◆ Supplied records:

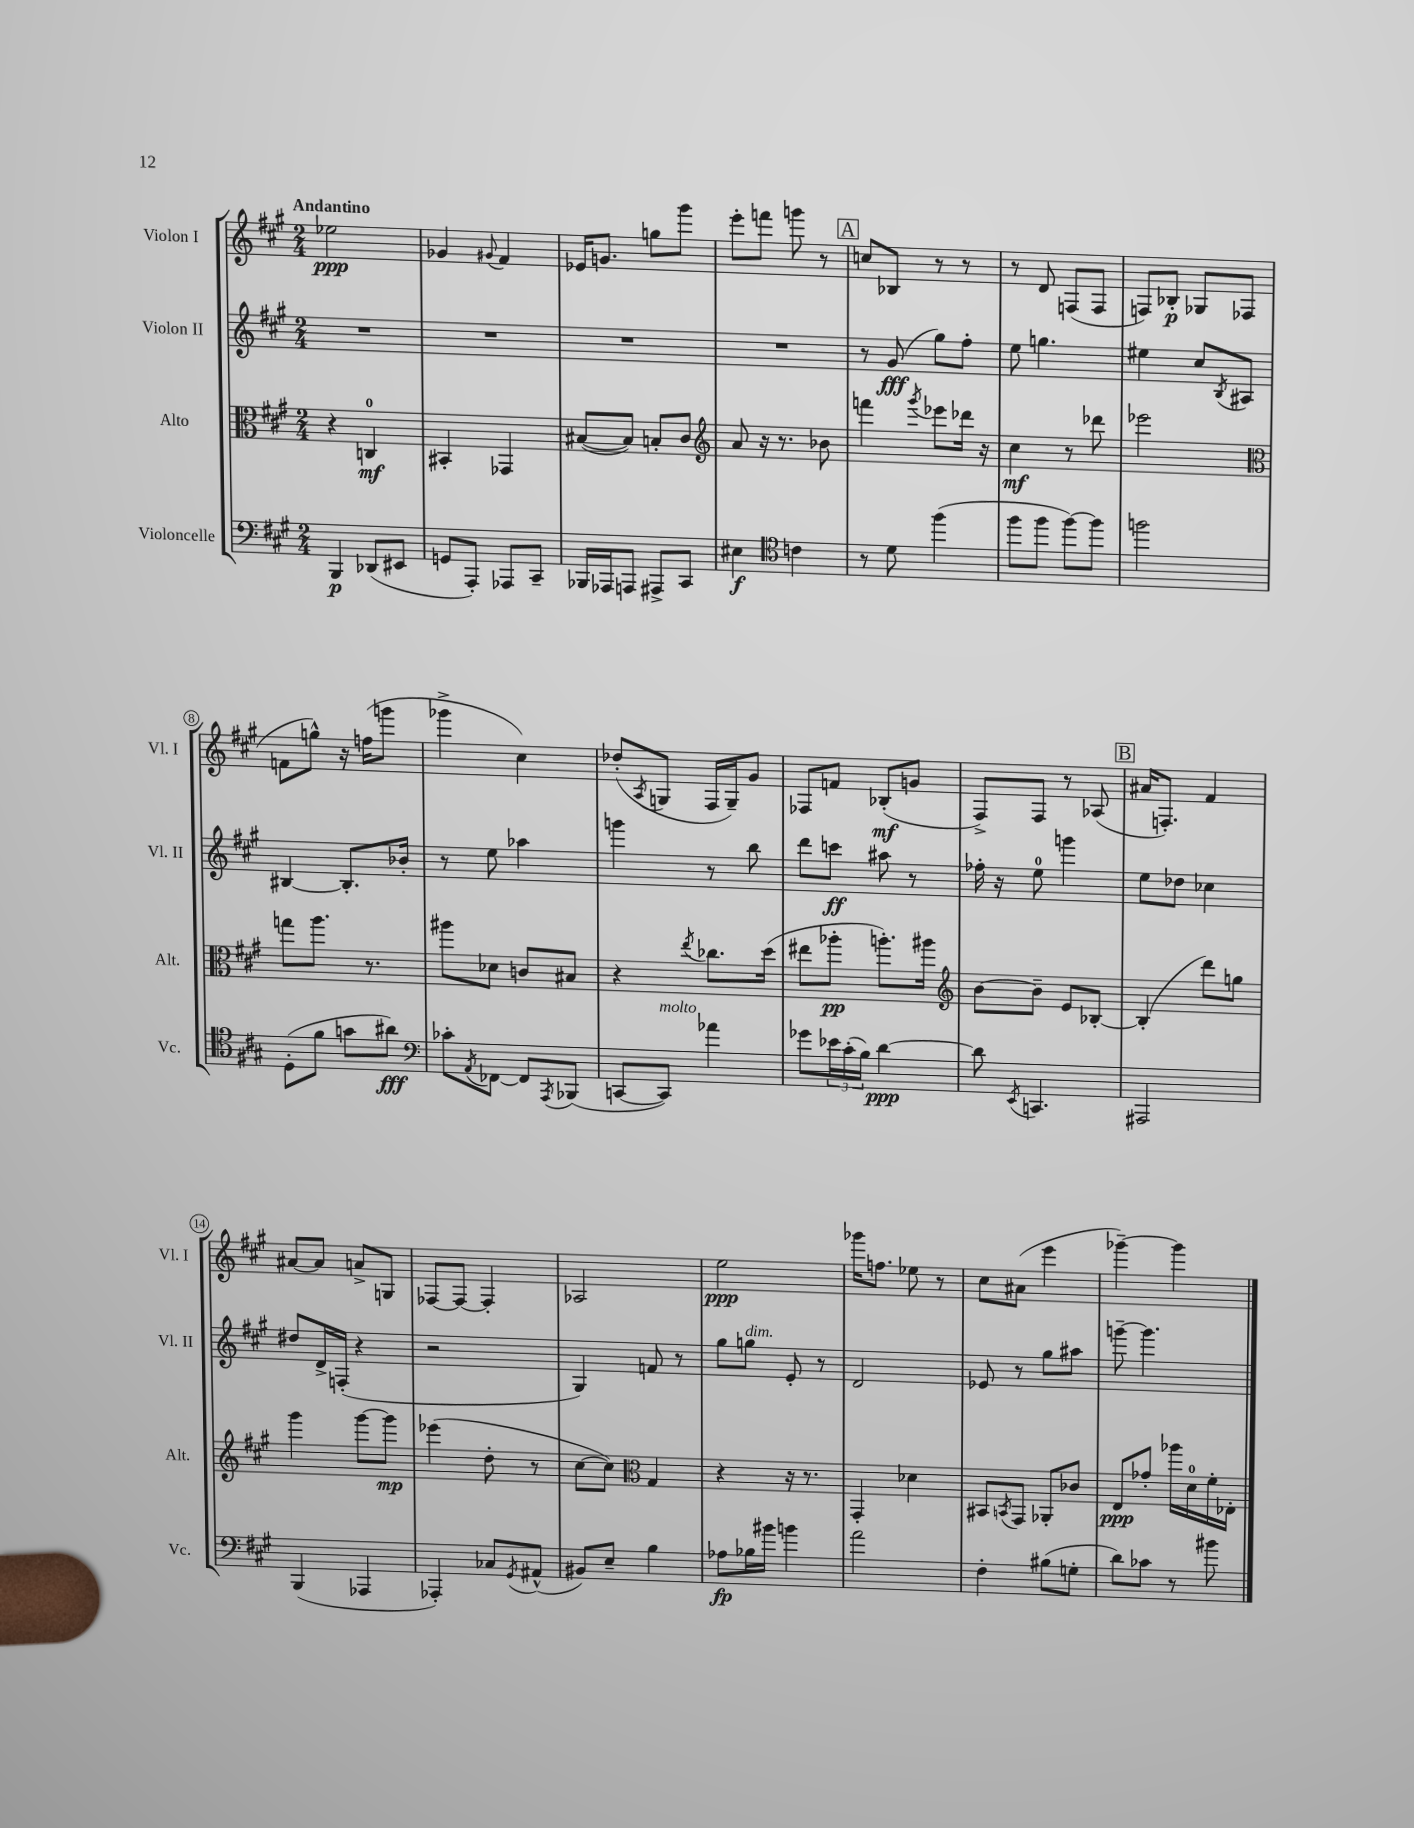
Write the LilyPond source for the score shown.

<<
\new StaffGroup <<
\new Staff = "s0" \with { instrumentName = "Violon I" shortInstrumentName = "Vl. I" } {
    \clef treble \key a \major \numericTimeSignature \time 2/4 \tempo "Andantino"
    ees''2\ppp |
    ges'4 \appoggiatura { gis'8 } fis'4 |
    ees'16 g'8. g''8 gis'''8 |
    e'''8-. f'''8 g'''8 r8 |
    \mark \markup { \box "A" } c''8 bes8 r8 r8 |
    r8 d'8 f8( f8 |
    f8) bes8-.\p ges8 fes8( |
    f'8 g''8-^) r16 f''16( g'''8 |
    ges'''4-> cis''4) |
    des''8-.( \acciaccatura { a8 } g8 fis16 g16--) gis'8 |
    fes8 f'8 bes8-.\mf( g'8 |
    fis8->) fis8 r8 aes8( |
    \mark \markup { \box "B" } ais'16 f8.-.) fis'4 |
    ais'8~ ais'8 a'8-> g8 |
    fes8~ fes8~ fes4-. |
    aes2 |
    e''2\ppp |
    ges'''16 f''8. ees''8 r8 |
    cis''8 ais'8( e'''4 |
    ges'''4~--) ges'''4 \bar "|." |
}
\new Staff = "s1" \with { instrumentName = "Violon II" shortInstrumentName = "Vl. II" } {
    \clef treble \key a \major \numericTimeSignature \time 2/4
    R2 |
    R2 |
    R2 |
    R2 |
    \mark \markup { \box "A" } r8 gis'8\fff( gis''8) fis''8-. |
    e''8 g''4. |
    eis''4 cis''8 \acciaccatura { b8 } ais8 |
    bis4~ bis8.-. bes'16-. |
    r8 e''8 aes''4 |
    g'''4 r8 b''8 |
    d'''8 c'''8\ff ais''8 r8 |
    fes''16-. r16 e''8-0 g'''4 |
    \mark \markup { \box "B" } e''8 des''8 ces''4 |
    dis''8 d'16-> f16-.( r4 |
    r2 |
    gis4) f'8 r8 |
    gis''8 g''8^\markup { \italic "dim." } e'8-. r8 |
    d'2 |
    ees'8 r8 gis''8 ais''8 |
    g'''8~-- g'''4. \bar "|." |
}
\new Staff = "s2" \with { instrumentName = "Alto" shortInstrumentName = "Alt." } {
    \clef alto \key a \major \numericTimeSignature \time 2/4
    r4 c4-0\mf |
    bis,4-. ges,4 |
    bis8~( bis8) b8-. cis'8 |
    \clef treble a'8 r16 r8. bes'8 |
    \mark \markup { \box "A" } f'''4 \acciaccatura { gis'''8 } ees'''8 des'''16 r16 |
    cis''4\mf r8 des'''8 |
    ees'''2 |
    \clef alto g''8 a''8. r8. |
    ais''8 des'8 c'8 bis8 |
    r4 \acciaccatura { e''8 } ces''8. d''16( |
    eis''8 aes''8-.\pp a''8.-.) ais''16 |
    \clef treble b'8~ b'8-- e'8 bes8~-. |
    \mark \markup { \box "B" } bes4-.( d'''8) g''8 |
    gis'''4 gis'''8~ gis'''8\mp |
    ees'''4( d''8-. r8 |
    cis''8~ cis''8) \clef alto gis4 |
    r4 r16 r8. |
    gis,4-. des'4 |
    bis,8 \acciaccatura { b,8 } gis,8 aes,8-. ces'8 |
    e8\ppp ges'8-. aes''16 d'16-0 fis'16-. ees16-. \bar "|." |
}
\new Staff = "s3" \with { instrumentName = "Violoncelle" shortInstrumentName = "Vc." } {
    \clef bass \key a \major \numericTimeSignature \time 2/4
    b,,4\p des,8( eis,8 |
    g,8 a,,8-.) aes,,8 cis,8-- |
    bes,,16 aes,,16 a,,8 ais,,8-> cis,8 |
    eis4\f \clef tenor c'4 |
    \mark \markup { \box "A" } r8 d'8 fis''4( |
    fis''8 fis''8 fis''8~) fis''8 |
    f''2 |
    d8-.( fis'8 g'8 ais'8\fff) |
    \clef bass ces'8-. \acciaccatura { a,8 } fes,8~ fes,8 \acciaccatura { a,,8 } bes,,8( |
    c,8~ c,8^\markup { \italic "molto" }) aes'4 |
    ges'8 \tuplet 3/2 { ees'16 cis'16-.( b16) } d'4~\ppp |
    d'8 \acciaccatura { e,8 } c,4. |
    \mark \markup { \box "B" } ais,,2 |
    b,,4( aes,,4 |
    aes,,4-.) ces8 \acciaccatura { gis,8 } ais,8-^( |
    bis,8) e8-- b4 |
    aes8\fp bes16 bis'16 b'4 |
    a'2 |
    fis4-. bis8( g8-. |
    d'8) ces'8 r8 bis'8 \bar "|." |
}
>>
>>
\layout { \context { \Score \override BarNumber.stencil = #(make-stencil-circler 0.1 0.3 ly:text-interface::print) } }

---

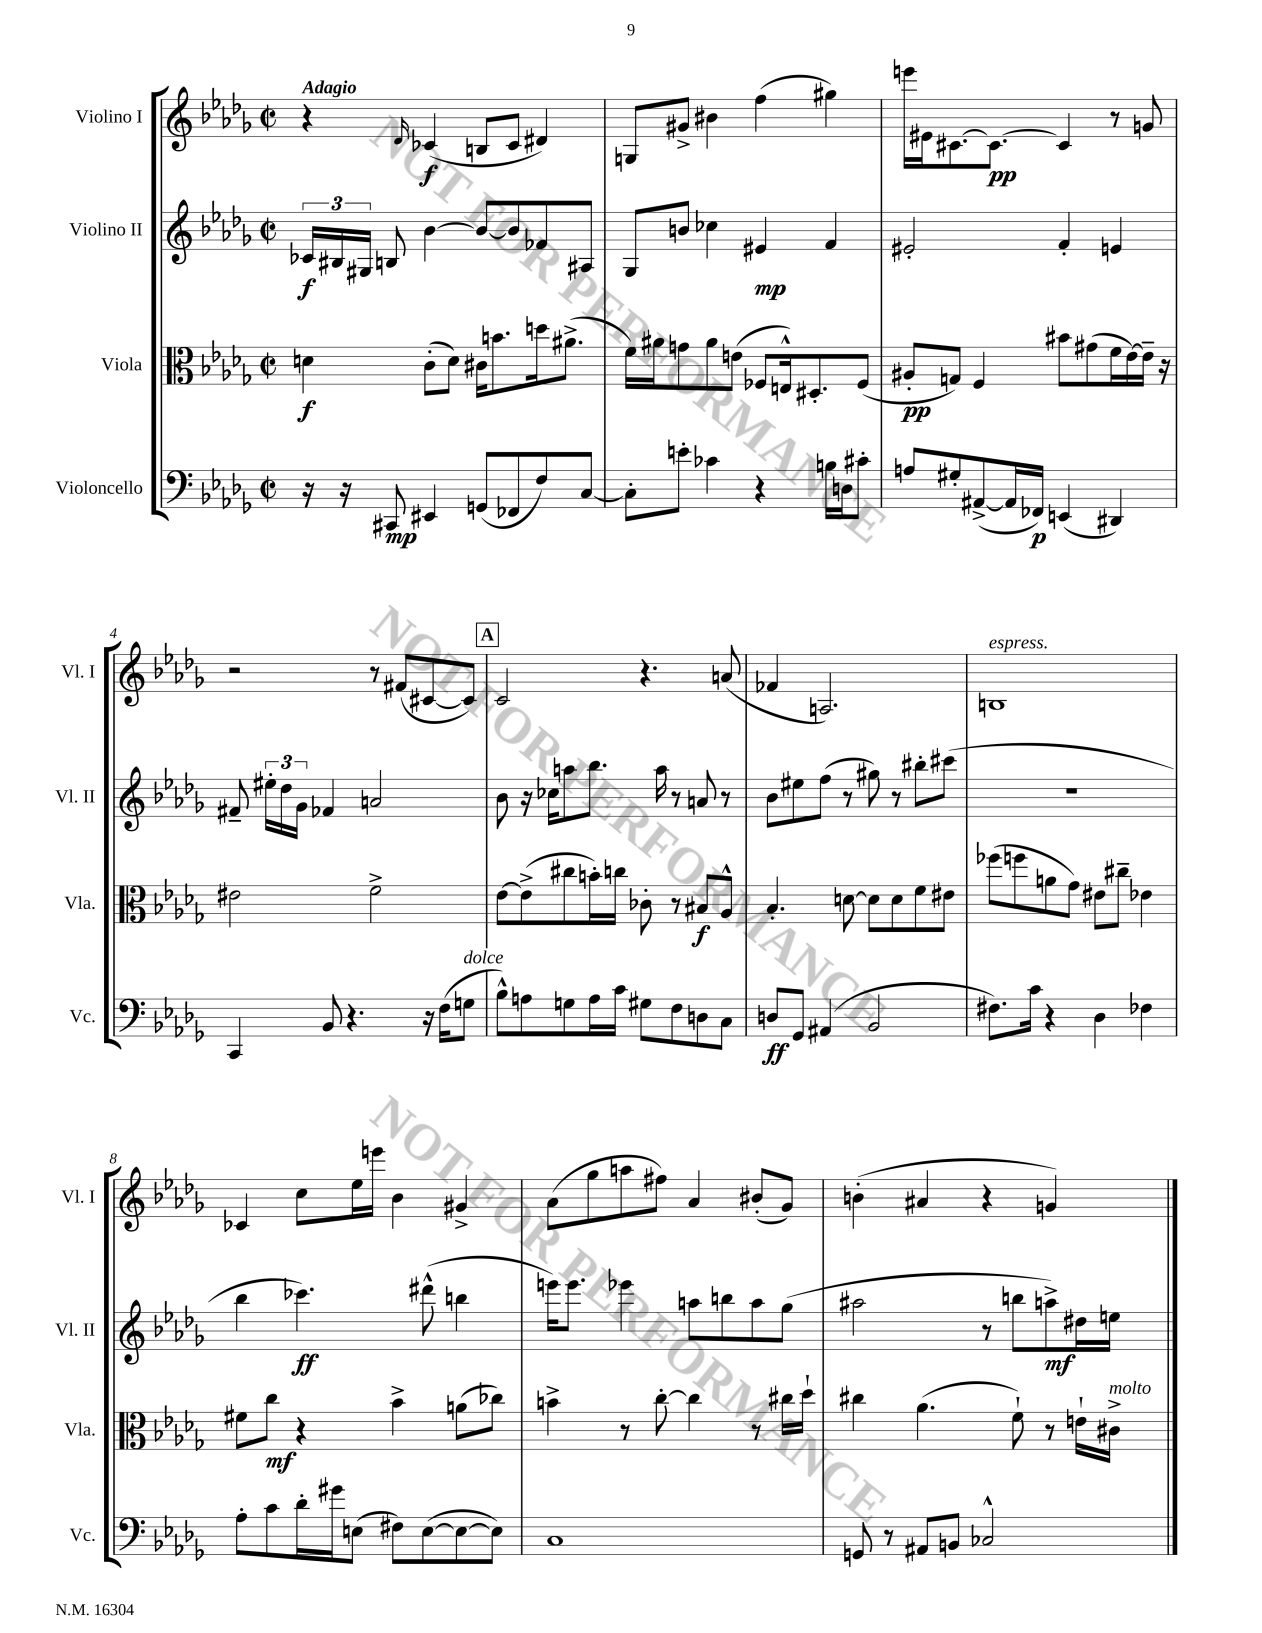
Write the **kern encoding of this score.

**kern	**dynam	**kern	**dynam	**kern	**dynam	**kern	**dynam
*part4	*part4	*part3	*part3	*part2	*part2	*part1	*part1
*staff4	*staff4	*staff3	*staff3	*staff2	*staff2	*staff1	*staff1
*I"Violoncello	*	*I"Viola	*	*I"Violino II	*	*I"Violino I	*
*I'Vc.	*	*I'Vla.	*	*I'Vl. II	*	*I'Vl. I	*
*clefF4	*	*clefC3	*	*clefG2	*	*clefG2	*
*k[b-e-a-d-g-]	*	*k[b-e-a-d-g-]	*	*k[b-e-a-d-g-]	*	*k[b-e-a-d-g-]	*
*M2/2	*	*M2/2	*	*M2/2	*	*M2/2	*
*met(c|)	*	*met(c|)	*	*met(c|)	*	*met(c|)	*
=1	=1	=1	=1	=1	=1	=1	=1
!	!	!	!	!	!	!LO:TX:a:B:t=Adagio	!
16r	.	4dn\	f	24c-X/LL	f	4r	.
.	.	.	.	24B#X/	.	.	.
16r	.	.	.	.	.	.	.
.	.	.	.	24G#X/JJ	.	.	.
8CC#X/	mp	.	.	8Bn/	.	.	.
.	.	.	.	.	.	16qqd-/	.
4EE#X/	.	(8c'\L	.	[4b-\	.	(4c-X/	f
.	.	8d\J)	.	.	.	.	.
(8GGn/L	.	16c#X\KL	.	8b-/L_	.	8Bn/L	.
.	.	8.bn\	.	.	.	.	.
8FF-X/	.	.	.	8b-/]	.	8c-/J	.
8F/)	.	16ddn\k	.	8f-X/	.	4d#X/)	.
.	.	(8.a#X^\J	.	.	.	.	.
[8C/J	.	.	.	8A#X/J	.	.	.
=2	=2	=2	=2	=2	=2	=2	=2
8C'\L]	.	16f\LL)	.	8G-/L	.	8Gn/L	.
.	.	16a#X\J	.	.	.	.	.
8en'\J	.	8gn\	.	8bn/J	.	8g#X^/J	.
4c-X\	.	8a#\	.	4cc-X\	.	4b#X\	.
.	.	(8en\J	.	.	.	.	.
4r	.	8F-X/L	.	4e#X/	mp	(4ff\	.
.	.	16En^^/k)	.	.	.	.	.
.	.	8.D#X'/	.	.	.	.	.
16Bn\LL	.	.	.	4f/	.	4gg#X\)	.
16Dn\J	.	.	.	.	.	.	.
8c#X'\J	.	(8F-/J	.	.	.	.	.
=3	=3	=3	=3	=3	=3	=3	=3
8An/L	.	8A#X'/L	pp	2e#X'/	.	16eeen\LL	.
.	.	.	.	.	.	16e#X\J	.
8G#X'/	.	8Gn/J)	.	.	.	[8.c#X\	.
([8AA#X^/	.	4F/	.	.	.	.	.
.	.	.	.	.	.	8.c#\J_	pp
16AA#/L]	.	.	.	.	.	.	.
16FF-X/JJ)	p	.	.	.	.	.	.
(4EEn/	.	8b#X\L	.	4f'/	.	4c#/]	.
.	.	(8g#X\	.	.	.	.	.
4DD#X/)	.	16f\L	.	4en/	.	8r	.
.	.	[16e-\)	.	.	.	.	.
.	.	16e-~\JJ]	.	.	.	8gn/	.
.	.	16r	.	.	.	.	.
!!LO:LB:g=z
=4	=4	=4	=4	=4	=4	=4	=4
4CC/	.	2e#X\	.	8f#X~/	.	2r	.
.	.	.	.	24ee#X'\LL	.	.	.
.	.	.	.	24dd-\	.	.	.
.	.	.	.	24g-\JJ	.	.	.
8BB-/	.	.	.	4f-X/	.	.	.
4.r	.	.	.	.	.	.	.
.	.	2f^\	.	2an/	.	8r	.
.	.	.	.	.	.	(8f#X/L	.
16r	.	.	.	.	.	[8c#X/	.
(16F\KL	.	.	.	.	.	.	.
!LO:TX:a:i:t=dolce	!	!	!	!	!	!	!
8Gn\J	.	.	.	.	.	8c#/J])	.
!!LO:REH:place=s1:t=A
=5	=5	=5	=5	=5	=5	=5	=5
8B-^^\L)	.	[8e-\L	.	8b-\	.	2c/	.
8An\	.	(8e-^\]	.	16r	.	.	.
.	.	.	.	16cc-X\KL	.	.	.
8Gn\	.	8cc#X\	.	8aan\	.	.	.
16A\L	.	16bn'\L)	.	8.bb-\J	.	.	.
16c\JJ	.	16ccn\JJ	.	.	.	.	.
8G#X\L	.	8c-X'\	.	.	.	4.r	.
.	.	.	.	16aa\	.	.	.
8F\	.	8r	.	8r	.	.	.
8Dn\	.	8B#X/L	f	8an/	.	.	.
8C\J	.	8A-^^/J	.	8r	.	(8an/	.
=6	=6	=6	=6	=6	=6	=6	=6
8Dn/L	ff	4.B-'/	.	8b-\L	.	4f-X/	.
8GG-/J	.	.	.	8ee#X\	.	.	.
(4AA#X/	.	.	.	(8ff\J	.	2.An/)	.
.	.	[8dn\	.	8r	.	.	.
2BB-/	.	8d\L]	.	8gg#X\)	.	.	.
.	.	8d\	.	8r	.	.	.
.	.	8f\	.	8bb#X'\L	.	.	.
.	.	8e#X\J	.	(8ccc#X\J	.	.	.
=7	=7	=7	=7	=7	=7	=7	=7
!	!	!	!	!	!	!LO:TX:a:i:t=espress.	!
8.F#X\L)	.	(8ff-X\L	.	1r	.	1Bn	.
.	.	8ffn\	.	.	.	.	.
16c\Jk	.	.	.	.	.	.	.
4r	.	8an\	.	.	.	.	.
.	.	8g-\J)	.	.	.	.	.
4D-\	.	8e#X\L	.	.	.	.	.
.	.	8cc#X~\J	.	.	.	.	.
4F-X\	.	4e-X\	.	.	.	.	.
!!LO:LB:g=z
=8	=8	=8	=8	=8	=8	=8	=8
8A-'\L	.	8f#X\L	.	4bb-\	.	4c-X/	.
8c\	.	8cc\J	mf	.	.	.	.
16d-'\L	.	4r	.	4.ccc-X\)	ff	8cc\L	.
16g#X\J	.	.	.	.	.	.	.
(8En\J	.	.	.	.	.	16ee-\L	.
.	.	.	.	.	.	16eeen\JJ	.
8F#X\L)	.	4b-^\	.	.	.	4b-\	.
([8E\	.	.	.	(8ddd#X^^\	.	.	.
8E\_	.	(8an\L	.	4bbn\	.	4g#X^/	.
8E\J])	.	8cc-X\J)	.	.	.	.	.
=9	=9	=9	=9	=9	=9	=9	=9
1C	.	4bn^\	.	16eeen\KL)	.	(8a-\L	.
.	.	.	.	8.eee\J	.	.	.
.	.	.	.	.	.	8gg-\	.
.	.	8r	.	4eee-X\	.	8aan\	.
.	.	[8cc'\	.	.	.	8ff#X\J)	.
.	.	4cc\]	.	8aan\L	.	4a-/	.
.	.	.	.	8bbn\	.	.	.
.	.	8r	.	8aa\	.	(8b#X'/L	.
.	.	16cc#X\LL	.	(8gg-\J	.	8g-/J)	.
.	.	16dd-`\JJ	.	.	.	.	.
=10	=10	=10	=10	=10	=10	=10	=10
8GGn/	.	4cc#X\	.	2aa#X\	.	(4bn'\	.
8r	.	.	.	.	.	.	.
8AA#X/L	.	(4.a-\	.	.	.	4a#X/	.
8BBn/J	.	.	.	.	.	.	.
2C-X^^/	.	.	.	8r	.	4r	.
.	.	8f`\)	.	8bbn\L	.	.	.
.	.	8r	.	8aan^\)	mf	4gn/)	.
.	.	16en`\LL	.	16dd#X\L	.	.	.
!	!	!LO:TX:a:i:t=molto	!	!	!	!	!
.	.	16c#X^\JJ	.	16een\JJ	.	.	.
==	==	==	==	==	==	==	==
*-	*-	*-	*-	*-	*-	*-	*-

◆ Work required:
How many lines in the items above contain the string "major", counting case? Reply with the number only.

◆ Task response:
4